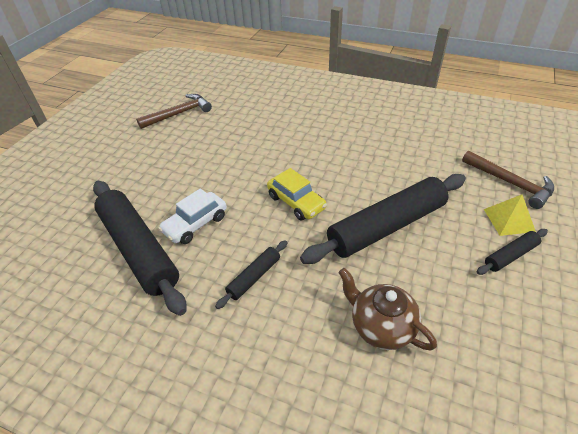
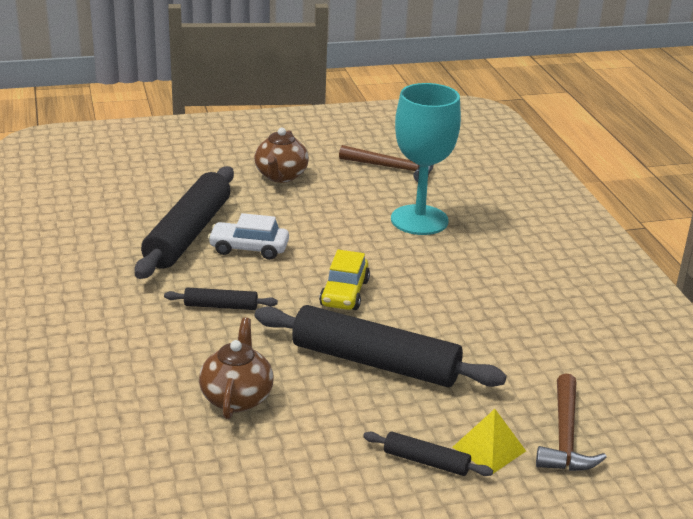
camera: 50 degrees right, 15 degrees down
(126, 164) = (281, 176): none -> brown teapot
(247, 131) = (419, 220): none -> turquoise goblet

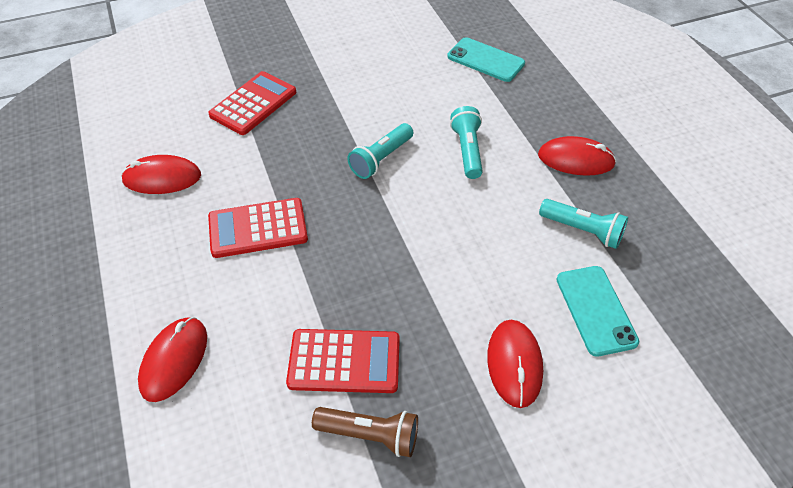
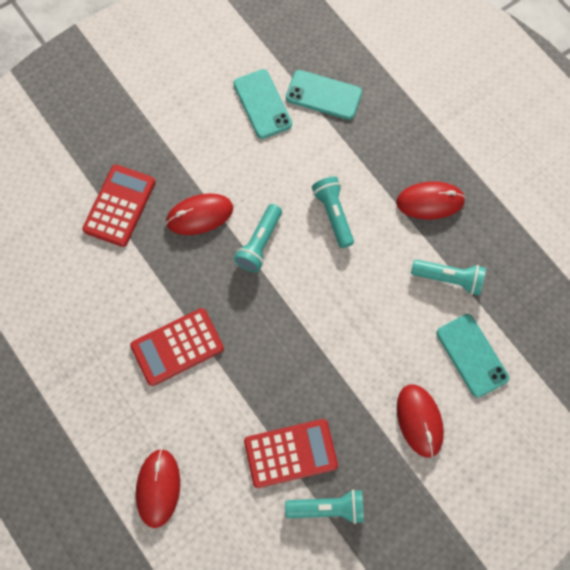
camera: 15 degrees left, 20 degrees up
(162, 178) = (70, 315): red mouse -> red mouse (199, 215)
(370, 435) = (328, 508): brown flashlight -> turquoise flashlight
(423, 56) = (262, 104): none -> turquoise phone

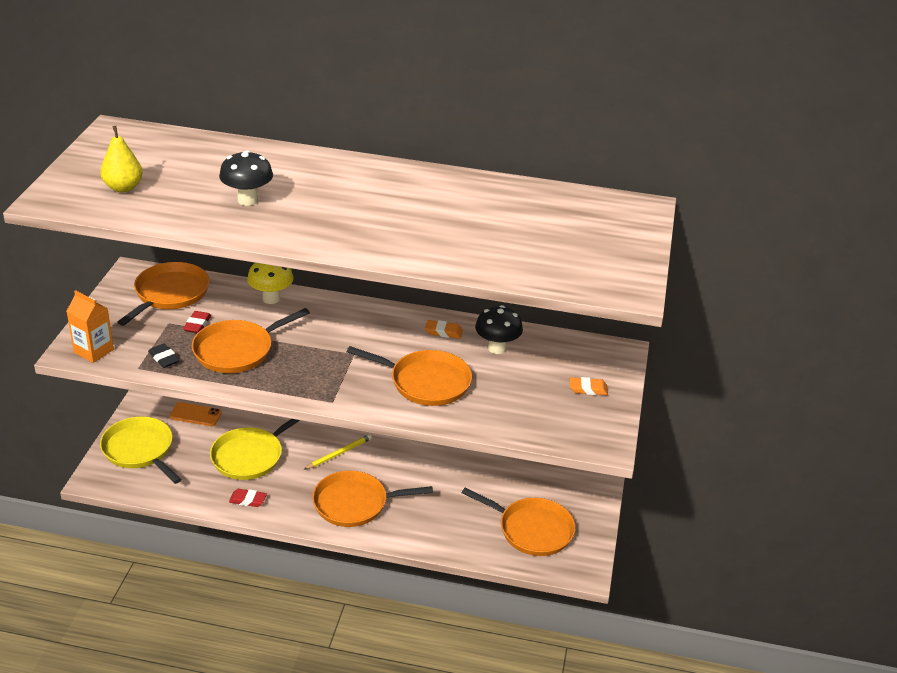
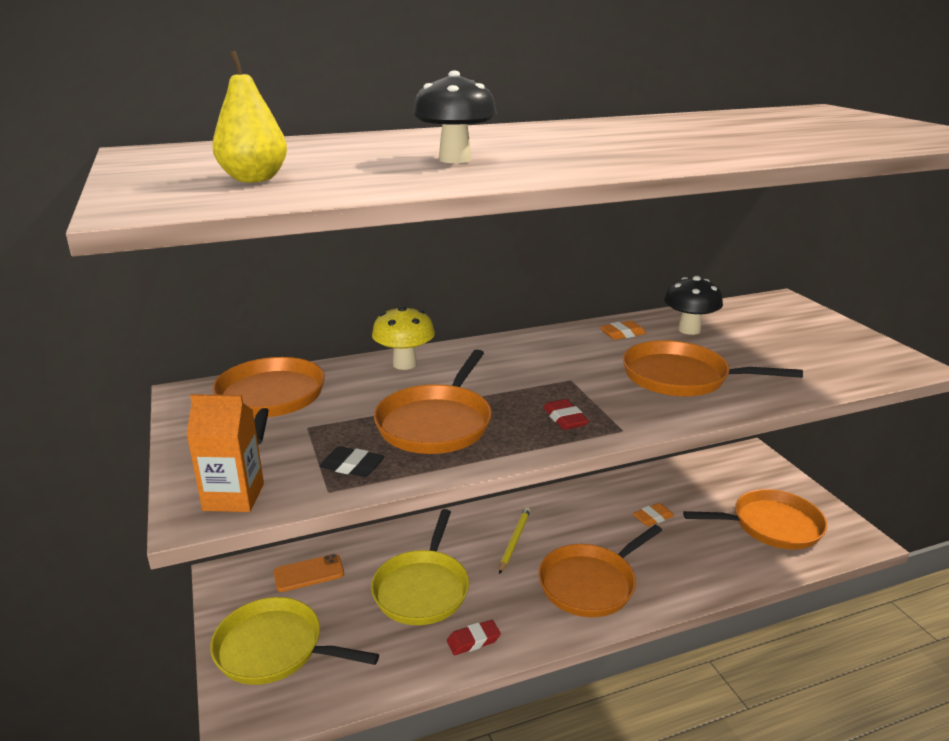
camera: 30 degrees left, 10 degrees down
(197, 325) = (349, 416): red eraser -> red eraser (565, 419)
(426, 382) = (680, 377): orange pan -> orange pan turned 150 degrees counterclockwise
(588, 389) = (815, 332): orange eraser -> orange eraser (653, 517)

------------------------------------------------------------------------

_Task statement_
Output the entries above exactly, without their pictures.

_Exercise result_
camera: 50 degrees right, 15 degrees down
(126, 164) = (281, 176): none -> brown teapot
(247, 131) = (419, 220): none -> turquoise goblet

camera: 15 degrees left, 20 degrees up
(162, 178) = (70, 315): red mouse -> red mouse (199, 215)
(370, 435) = (328, 508): brown flashlight -> turquoise flashlight
(423, 56) = (262, 104): none -> turquoise phone

camera: 30 degrees left, 10 degrees down
(197, 325) = (349, 416): red eraser -> red eraser (565, 419)
(426, 382) = (680, 377): orange pan -> orange pan turned 150 degrees counterclockwise
(588, 389) = (815, 332): orange eraser -> orange eraser (653, 517)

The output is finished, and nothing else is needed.